◆ INPUT DATA
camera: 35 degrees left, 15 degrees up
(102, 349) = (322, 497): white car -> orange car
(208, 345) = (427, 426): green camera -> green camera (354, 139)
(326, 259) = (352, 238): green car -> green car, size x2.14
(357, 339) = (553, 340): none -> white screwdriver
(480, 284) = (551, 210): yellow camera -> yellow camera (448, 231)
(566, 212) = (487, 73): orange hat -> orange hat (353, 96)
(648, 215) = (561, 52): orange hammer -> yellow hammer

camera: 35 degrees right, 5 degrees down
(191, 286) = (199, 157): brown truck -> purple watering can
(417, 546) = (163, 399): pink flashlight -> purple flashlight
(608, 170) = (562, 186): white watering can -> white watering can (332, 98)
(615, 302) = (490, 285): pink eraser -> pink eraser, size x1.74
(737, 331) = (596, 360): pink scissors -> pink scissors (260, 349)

==

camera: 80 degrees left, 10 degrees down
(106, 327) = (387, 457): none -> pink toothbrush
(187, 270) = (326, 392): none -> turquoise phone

◆ YOUR INSTRUCTIONS
Retype the entries above exactly, but only from the line containing "(615, 302) = (490, 285): pink" through the line containing "(737, 331) = (596, 360): pink", both included.

◆ ANSWER TO THIS TASK
(615, 302) = (490, 285): pink eraser -> pink eraser, size x1.74
(737, 331) = (596, 360): pink scissors -> pink scissors (260, 349)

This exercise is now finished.